((

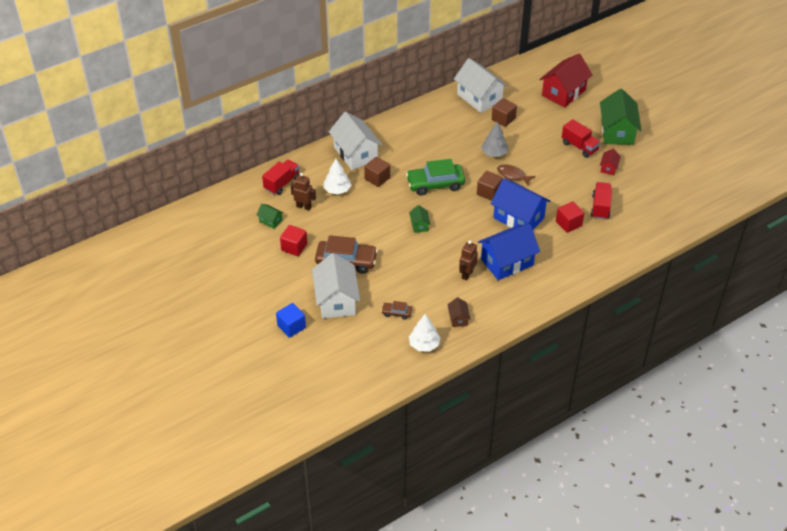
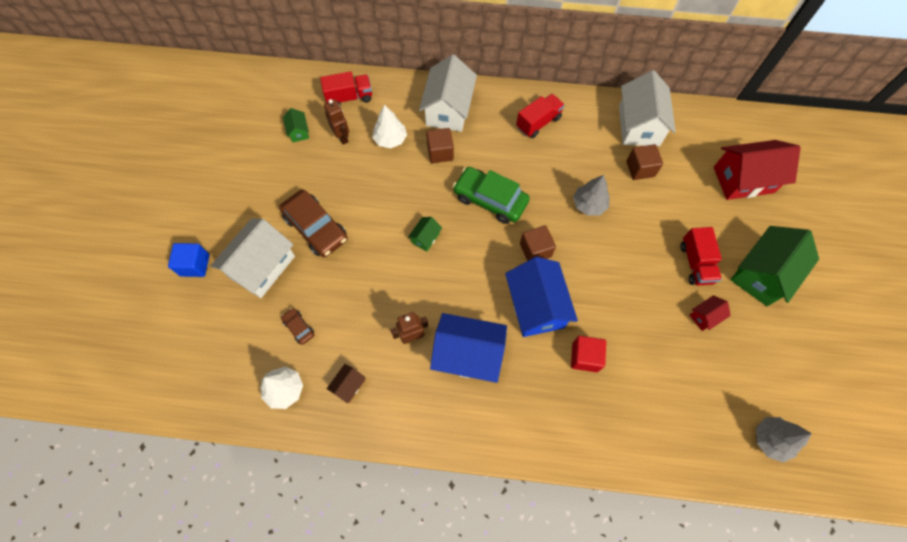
camera: 40 degrees right, 20 degrees up
red cube [280,225,307,256] -> none
brown fish [497,164,536,186] -> none
red truck [591,182,612,220] -> red truck moved to [516,94,565,138]
none -> grey tree [756,417,812,463]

))

Your assignment:
Print all the material above exactly, and drop the images.

Solution to this exercise:
camera: 40 degrees right, 20 degrees up
red cube [280,225,307,256] -> none
brown fish [497,164,536,186] -> none
red truck [591,182,612,220] -> red truck moved to [516,94,565,138]
none -> grey tree [756,417,812,463]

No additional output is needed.